THE DATA
########################################

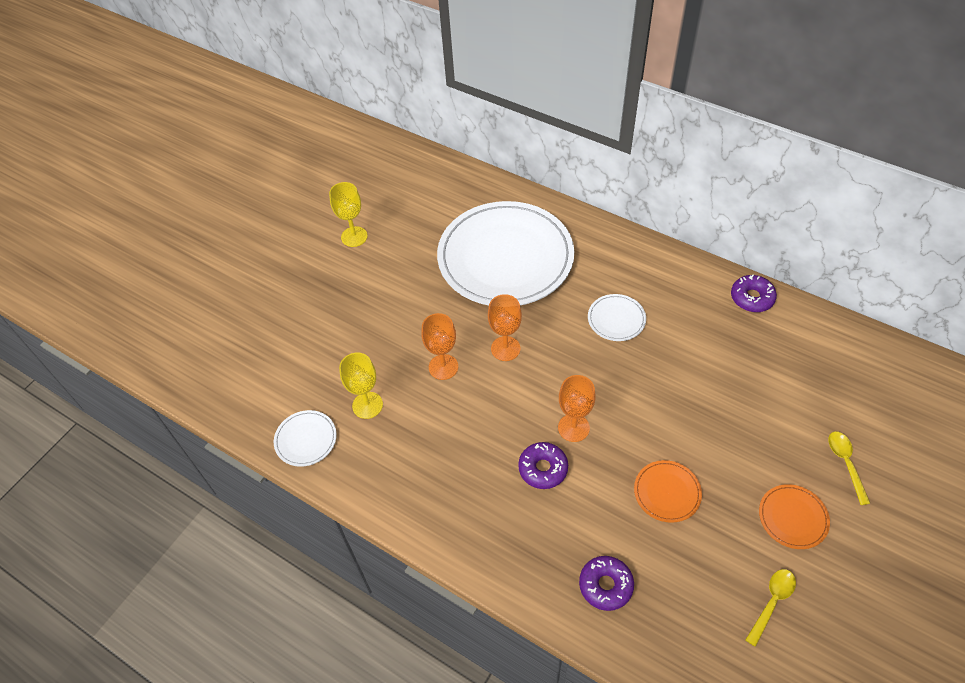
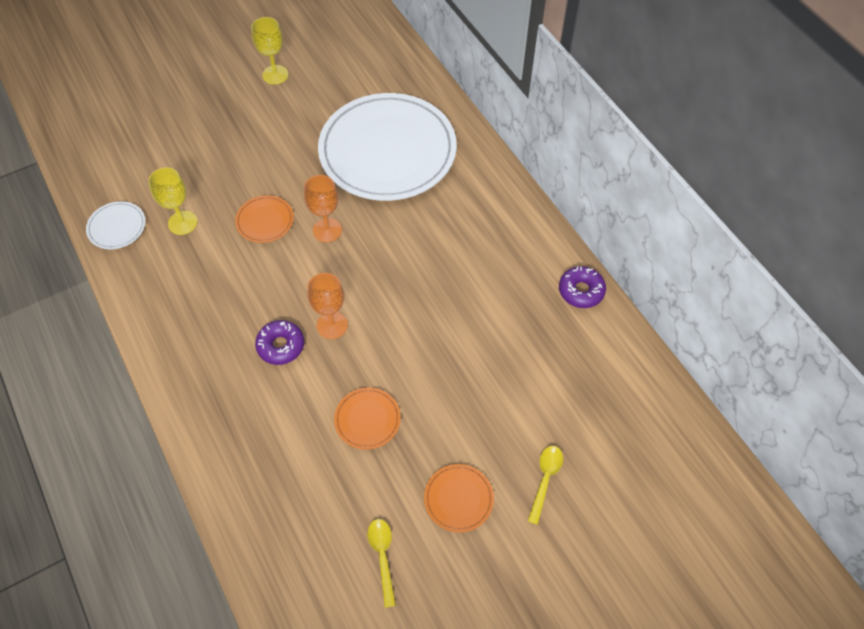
camera: 25 degrees right, 5 degrees up
orange goblet [421,313,458,380] -> orange plate [235,195,294,243]
purple donut [579,556,634,611] -> none
white plate [588,294,646,341] -> none
yellow spoon [746,569,796,647] -> yellow spoon turned 75 degrees counterclockwise [368,519,396,608]

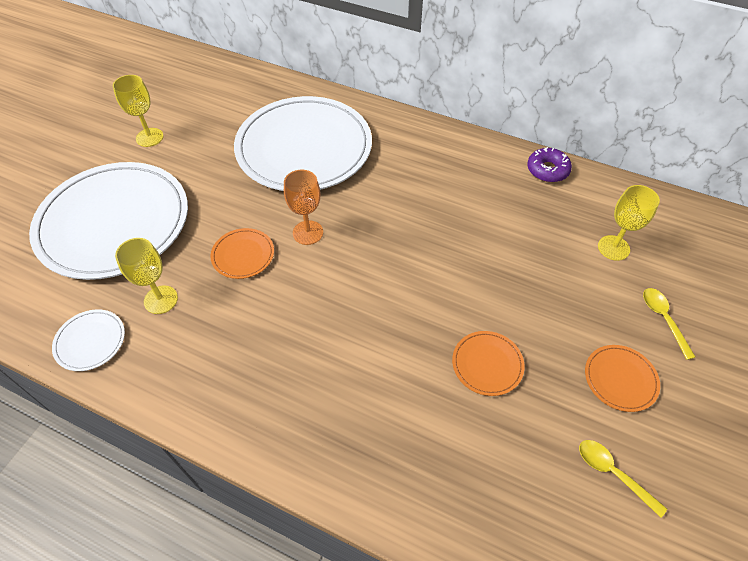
camera: 35 degrees left, 5 degrees down
purple donut [255,320,304,365] -> none
orange goblet [307,273,348,339] -> none
none -> white plate [29,162,188,280]
none -> yellow goblet [598,185,660,261]

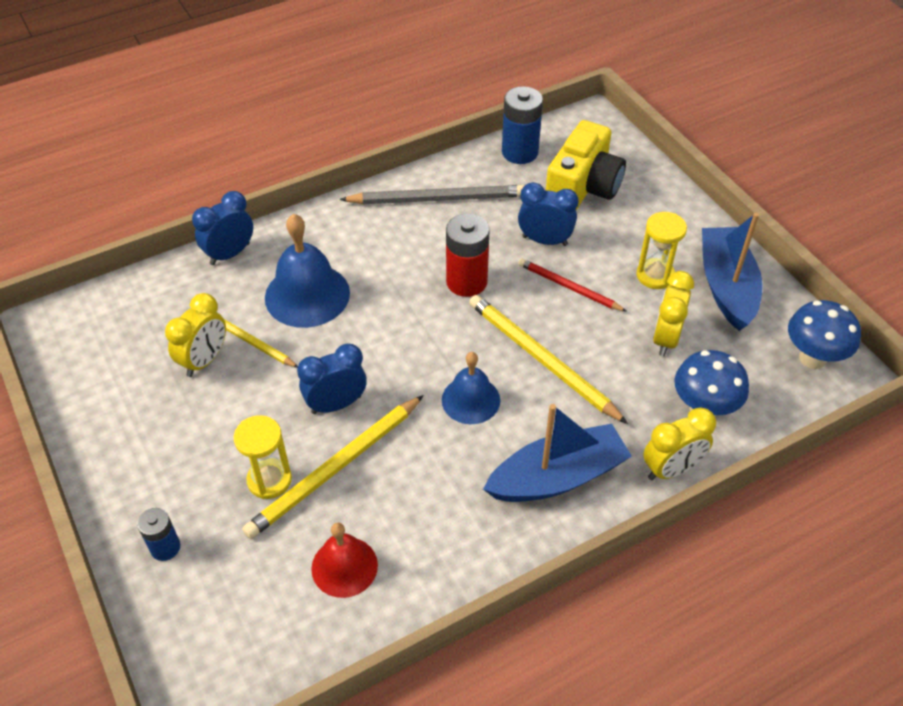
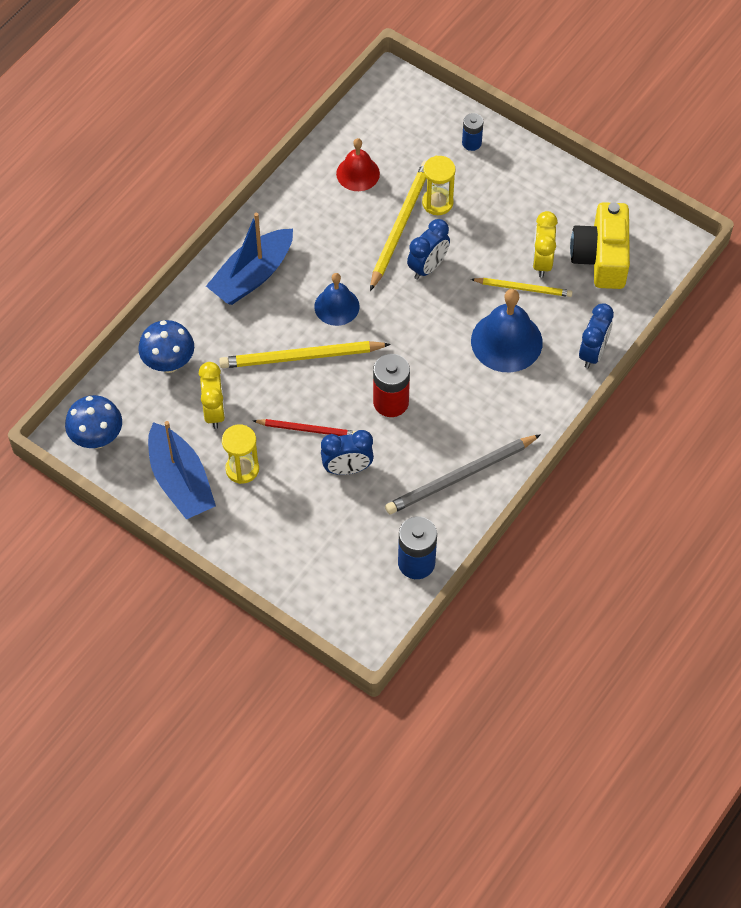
camera: 155 degrees right, 10 degrees up
yellow pencil [469,295,628,424] -> yellow pencil turned 150 degrees clockwise [219,341,391,368]
yellow camera [546,120,626,210] -> yellow camera moved to [570,202,630,289]
yellow clock [643,407,716,480] -> none

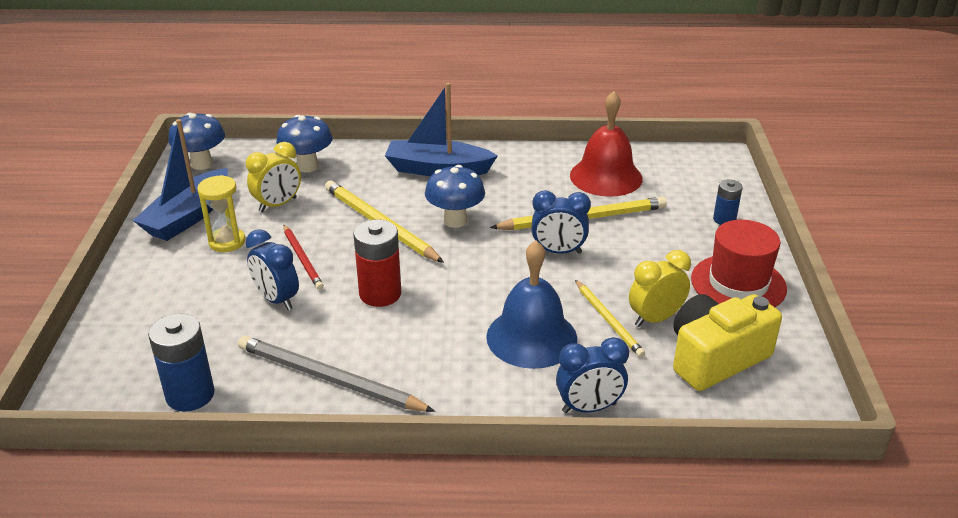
camera: 55 degrees right, 25 degrees down
blue bell [314,273,360,326] -> blue mushroom [425,165,485,228]
red bell [336,138,380,191] -> red bell [570,91,643,197], size x1.57
yellow hourglass [422,156,456,215] -> none
none -> red hat [691,220,787,307]

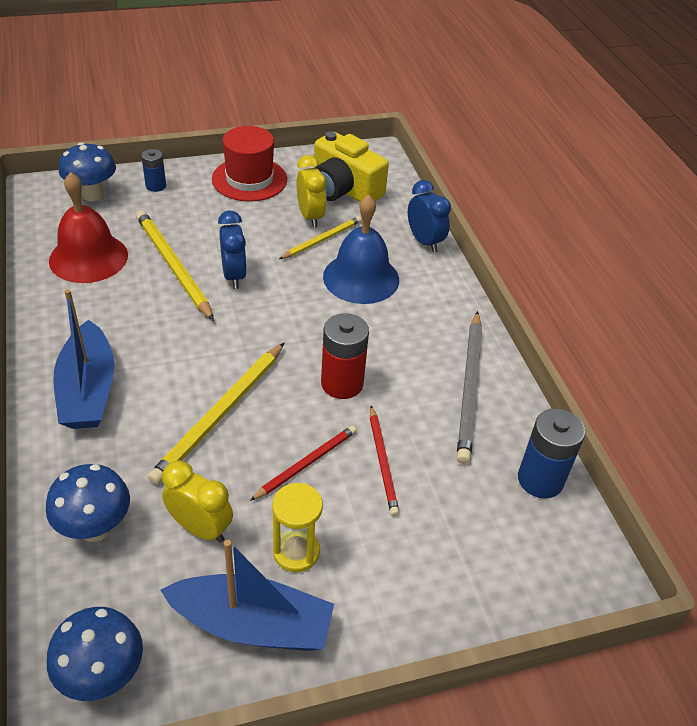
camera: 110 degrees left, 10 degrees up
blue clock [246,229,299,310] -> red pencil [370,406,399,516]
blue mushroom [425,165,485,228] -> blue mushroom moved to [59,142,116,201]
yellow clock [629,250,691,327] -> yellow clock turned 150 degrees counterclockwise [297,155,327,228]

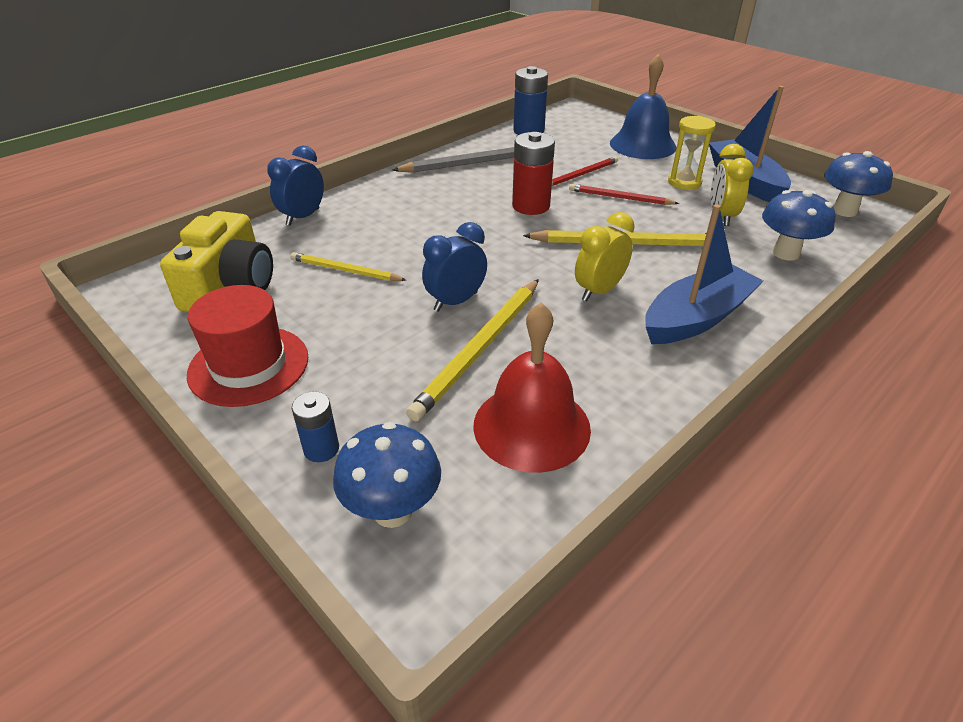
camera: 115 degrees left, 5 degrees down
yellow clock [297,155,327,228] -> yellow clock moved to [575,212,635,301]
blue bell [323,195,399,304] -> blue bell moved to [610,54,676,159]

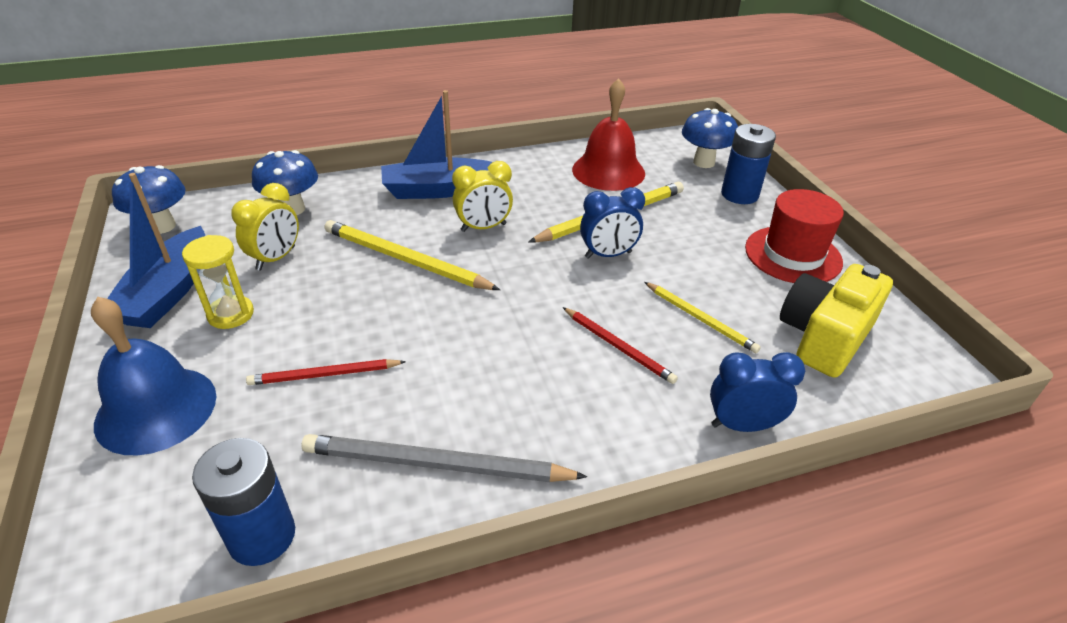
camera: 155 degrees left, 0 degrees up
blue clock [267,145,324,226] -> blue clock turned 150 degrees counterclockwise [710,352,805,432]
blue battery [292,391,339,462] -> blue battery [721,124,776,204], size x1.68
red battery [512,132,555,215] -> none
red pencil [569,184,679,205] -> red pencil moved to [563,307,678,384]

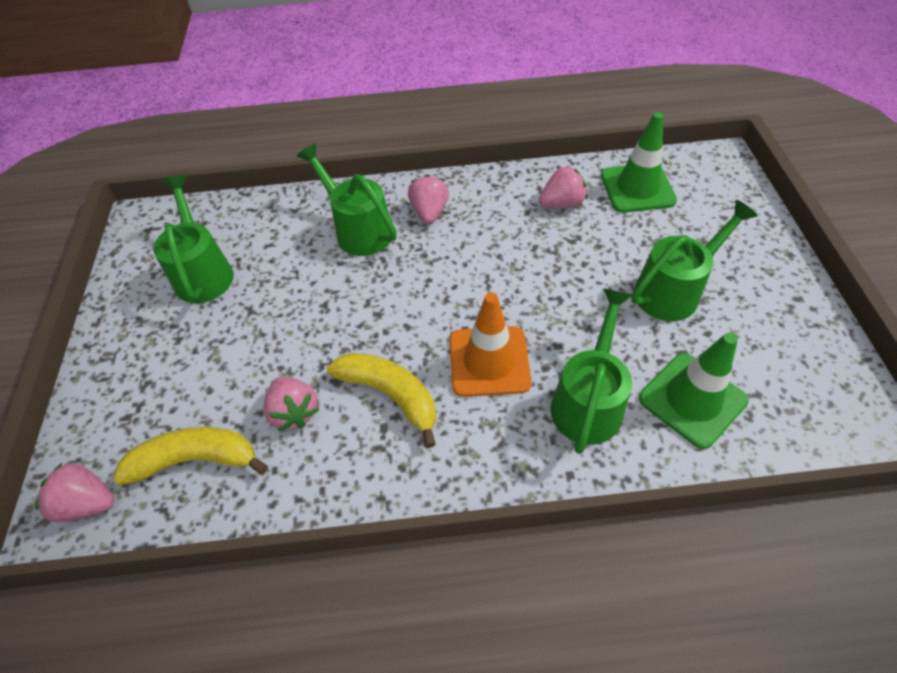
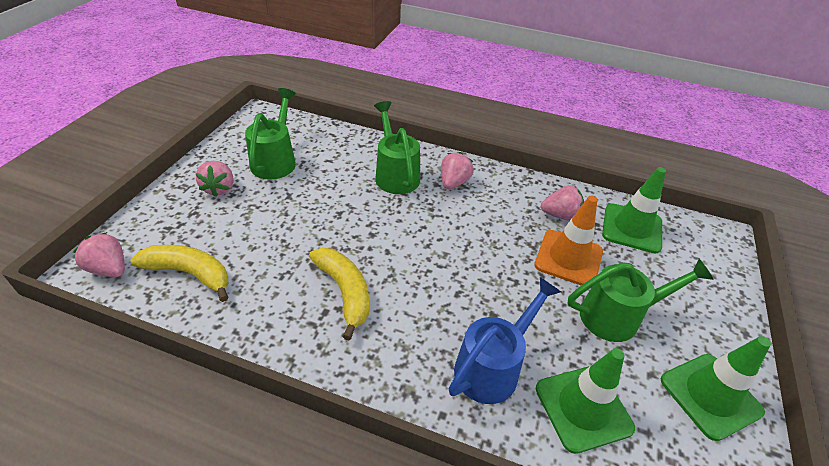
camera: 20 degrees right, 10 degrees down
pink strawberry [264,377,319,431] -> pink strawberry moved to [196,161,233,197]
orange traffic cone [450,292,531,397] -> orange traffic cone moved to [534,196,603,286]
green watering can [550,288,632,454] -> blue watering can [449,277,561,404]
none -> green traffic cone [661,336,771,441]

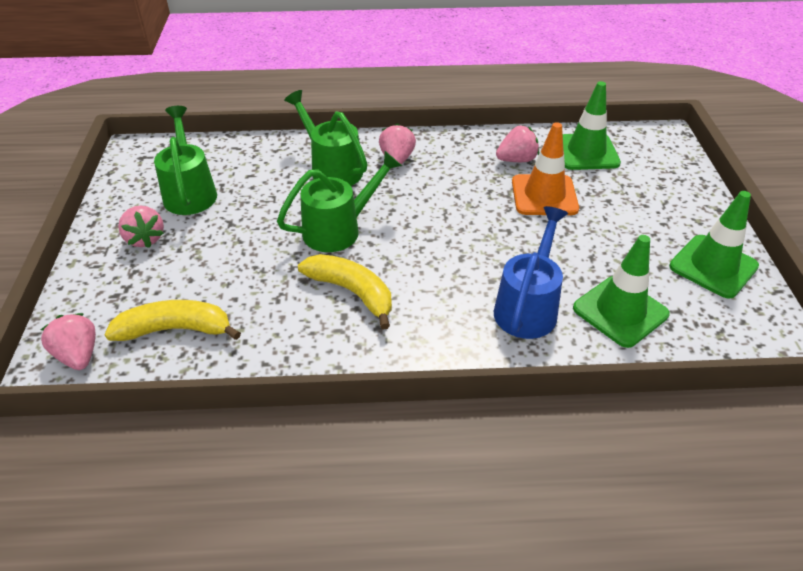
camera: 20 degrees left, 0 degrees up
pink strawberry [73,232,125,277] -> pink strawberry turned 45 degrees clockwise [41,313,96,370]
green watering can [568,259,714,342] -> green watering can moved to [277,151,402,252]

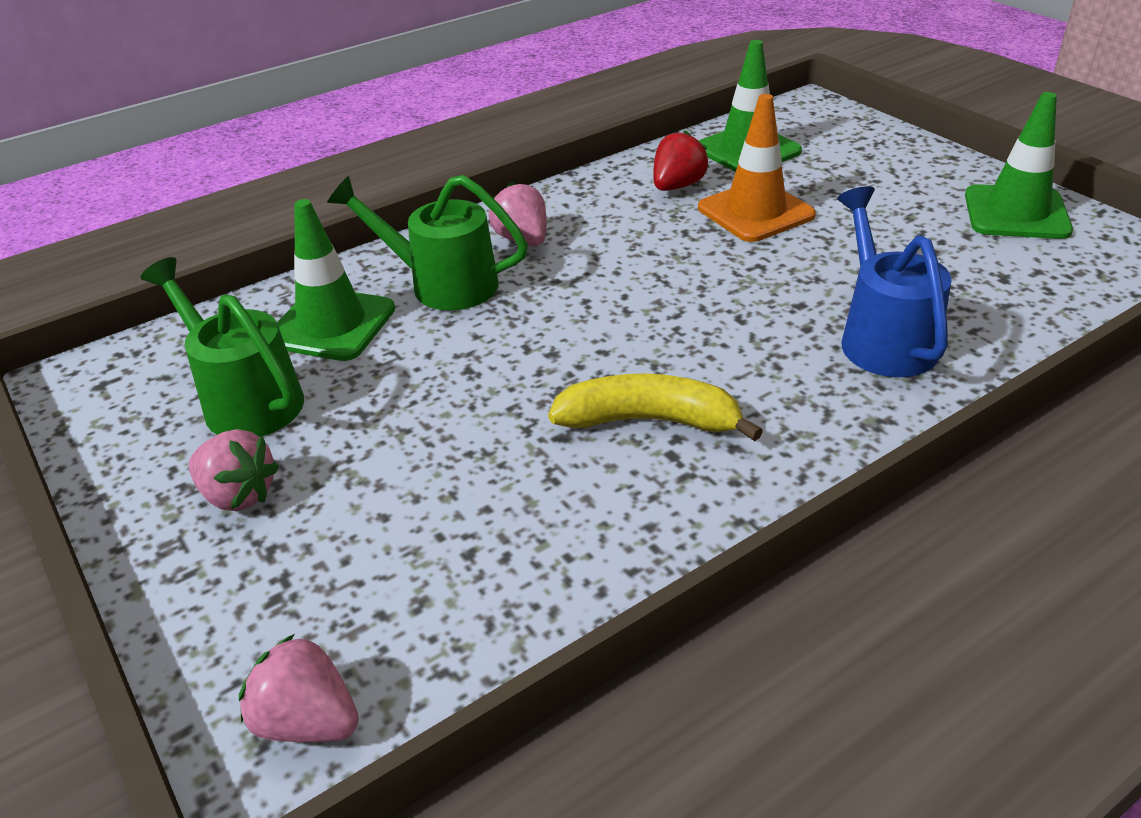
camera: 30 degrees left, 5 degrees down
yellow banana [104,300,241,341] -> none
green watering can [277,151,402,252] -> none
pink strawberry [496,126,539,162] -> red strawberry [653,130,709,191]
green traffic cone [573,235,670,348] -> green traffic cone moved to [277,199,395,361]

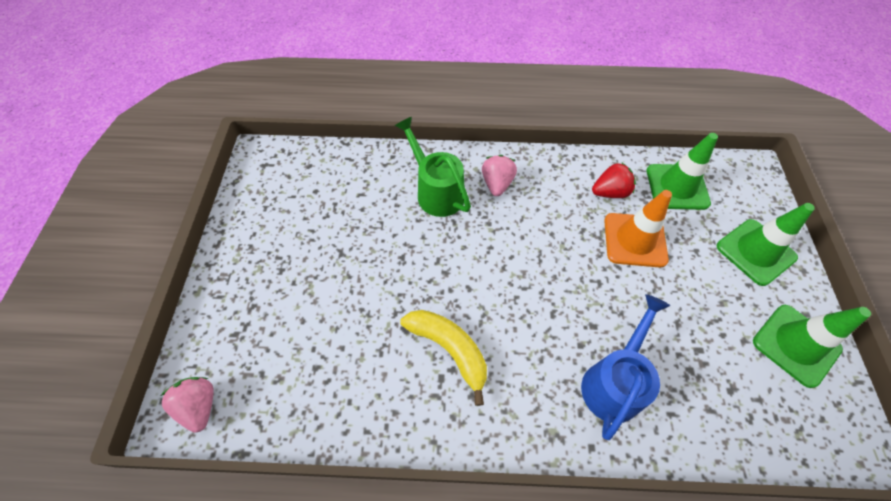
camera: 35 degrees right, 20 degrees up
green watering can [141,257,304,437] -> none
pink strawberry [189,429,279,511] -> none
green traffic cone [277,199,395,361] -> green traffic cone moved to [717,203,815,286]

########################################

INSTRUCTIONS TO FOLLOW
The lines above that hold the string "traffic" are to be located and copied.

OUTPUT FOR THIS EXERCISE
orange traffic cone [450,292,531,397] -> orange traffic cone moved to [534,196,603,286]
none -> green traffic cone [661,336,771,441]
green traffic cone [573,235,670,348] -> green traffic cone moved to [277,199,395,361]
green traffic cone [277,199,395,361] -> green traffic cone moved to [717,203,815,286]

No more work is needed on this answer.